§ **Exercise description**: Could you show each line of the records that contains the word "degrees"?

§ **Data extract**:
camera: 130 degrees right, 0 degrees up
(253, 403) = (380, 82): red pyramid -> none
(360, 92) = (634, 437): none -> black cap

---

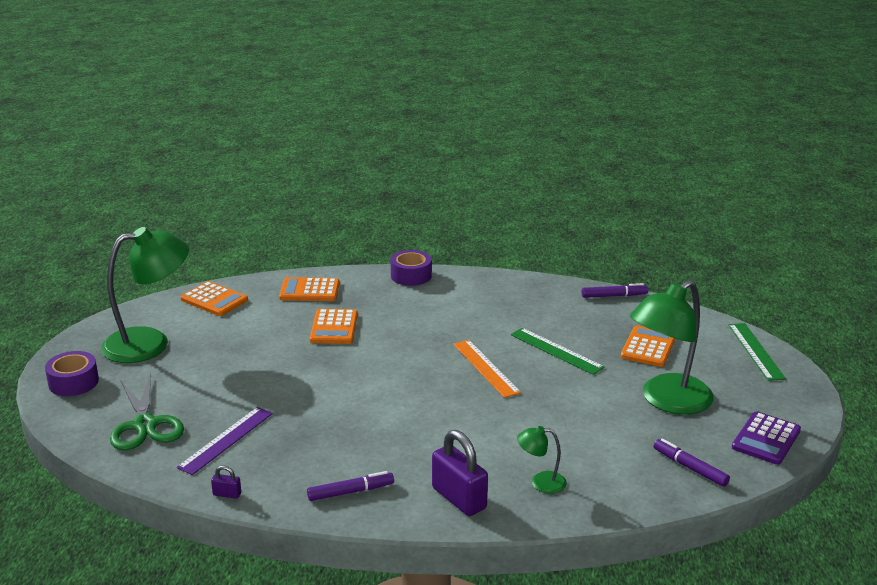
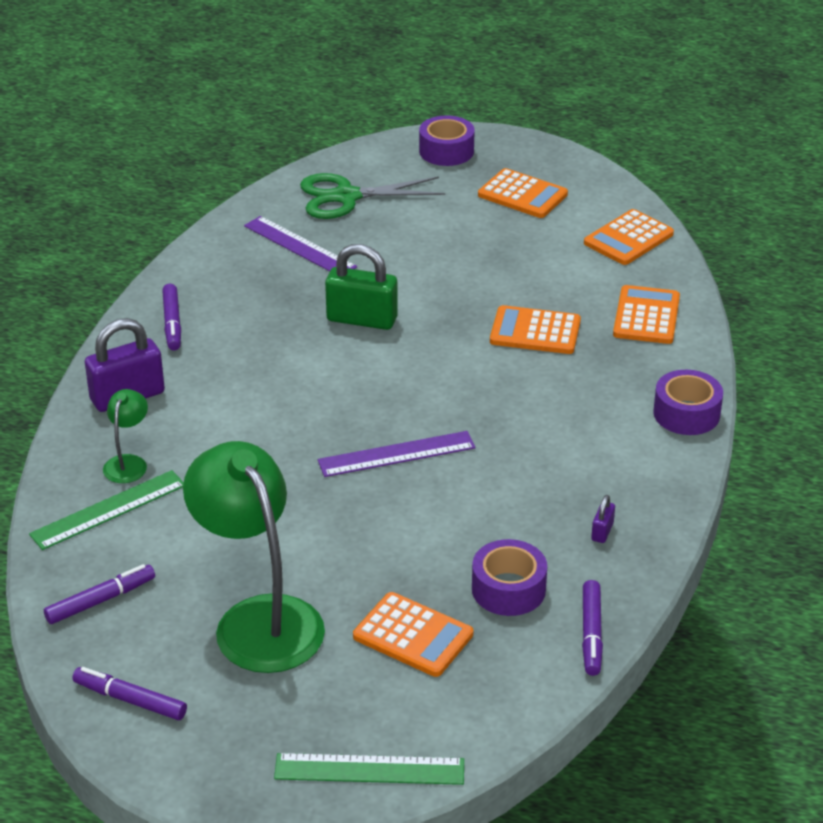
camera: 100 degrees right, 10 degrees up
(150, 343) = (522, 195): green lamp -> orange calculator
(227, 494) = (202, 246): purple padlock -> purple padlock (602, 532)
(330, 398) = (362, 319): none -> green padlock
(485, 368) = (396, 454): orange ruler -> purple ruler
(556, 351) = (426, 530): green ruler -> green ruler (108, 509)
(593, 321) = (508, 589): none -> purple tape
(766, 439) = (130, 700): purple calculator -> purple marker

---

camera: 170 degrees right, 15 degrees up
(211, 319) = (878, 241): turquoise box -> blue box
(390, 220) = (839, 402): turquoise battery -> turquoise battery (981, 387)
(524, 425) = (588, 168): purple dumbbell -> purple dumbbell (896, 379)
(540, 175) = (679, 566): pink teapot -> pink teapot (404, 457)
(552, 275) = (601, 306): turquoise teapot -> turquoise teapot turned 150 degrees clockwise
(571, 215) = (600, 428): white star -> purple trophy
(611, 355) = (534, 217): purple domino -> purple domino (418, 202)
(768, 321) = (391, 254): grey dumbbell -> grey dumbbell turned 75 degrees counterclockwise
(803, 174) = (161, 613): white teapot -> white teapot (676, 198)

§ **Result of this task**:
camera: 130 degrees right, 0 degrees up
camera: 100 degrees right, 10 degrees up
camera: 170 degrees right, 15 degrees up
(552, 275) = (601, 306): turquoise teapot -> turquoise teapot turned 150 degrees clockwise
(768, 321) = (391, 254): grey dumbbell -> grey dumbbell turned 75 degrees counterclockwise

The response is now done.